**Work item:** An exact copy of every entry is required, without the pictures.

##########

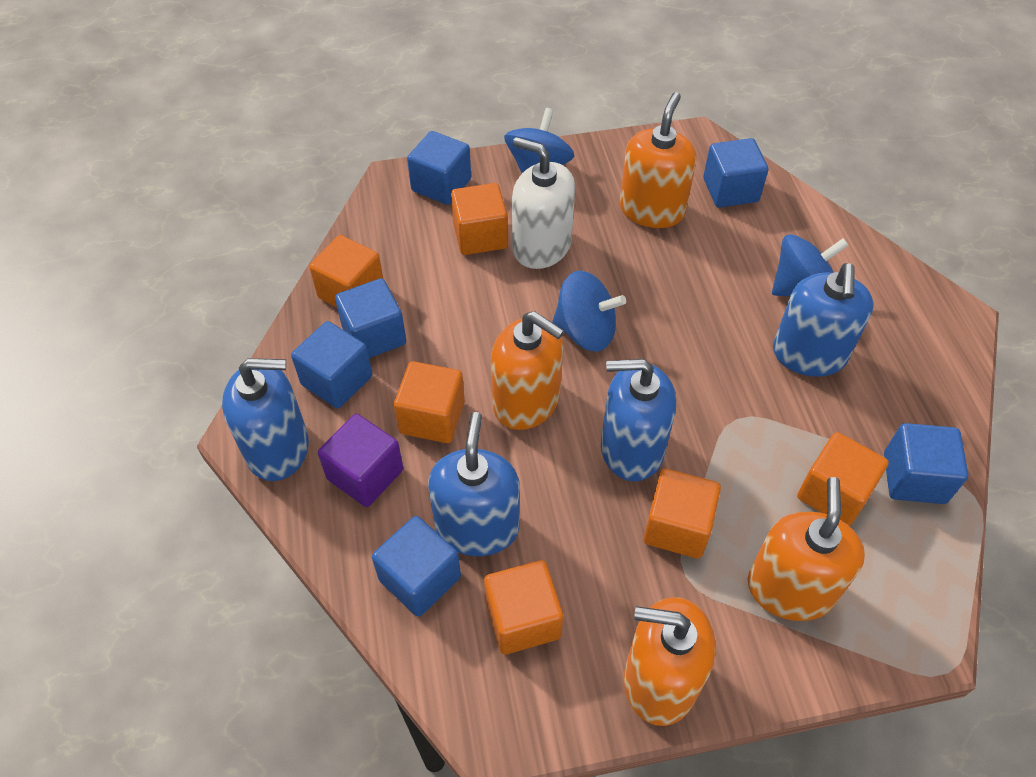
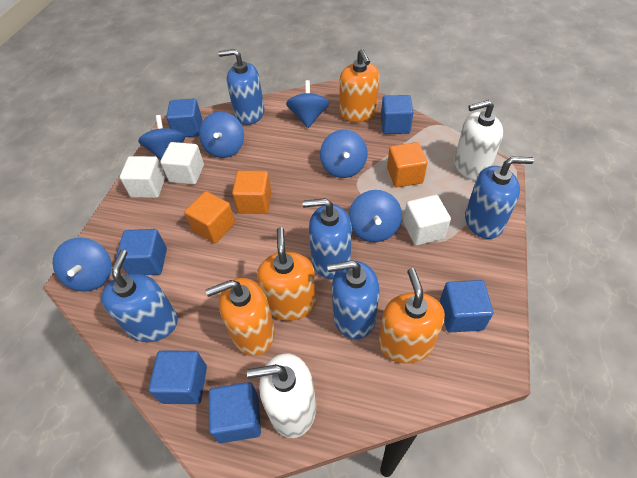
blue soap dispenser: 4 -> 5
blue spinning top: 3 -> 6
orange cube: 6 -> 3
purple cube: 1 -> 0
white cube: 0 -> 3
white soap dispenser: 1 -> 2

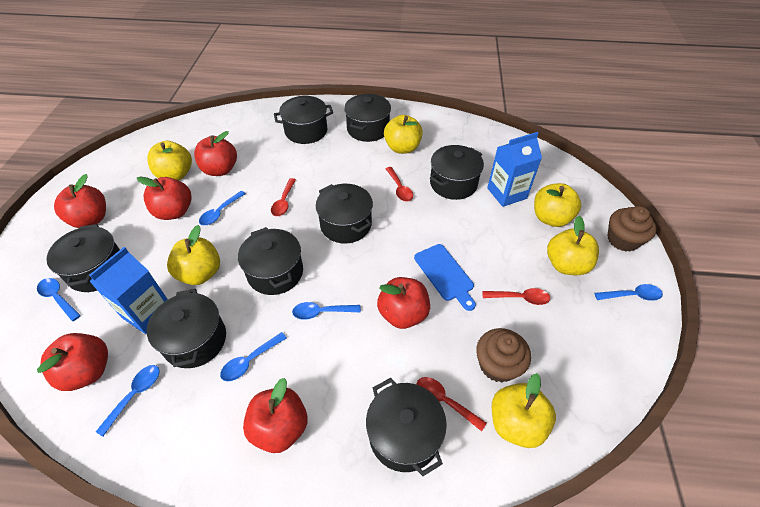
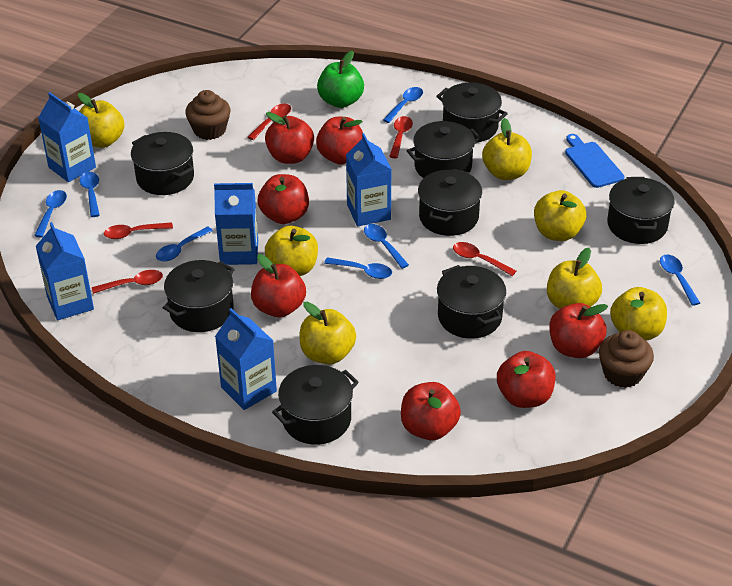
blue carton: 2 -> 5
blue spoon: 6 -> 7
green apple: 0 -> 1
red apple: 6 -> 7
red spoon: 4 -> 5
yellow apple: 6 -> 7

##########

**Output:**
blue soap dispenser: 4 -> 5
blue spinning top: 3 -> 6
orange cube: 6 -> 3
purple cube: 1 -> 0
white cube: 0 -> 3
white soap dispenser: 1 -> 2

blue carton: 2 -> 5
blue spoon: 6 -> 7
green apple: 0 -> 1
red apple: 6 -> 7
red spoon: 4 -> 5
yellow apple: 6 -> 7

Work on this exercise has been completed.